* Required action *
From the first line to the last, transcribe the data exactly and skip the pictures.

* Dataset section *
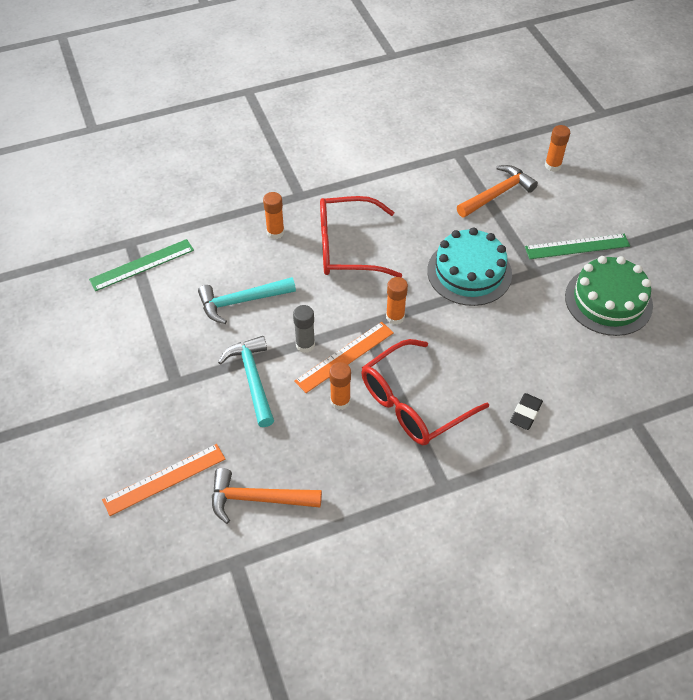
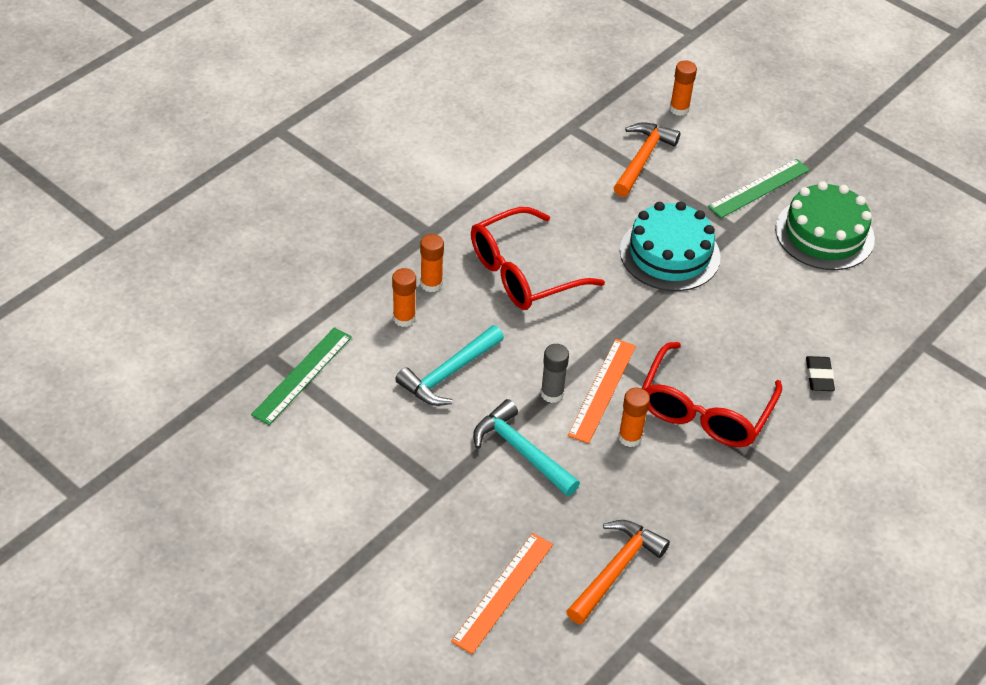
camera: 30 degrees left, 5 degrees down
(258, 499) = (615, 570): orange hammer -> orange hammer turned 150 degrees clockwise
(395, 317) = (625, 328): orange glue stick -> orange glue stick (404, 318)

* Answer section *
camera: 30 degrees left, 5 degrees down
(258, 499) = (615, 570): orange hammer -> orange hammer turned 150 degrees clockwise
(395, 317) = (625, 328): orange glue stick -> orange glue stick (404, 318)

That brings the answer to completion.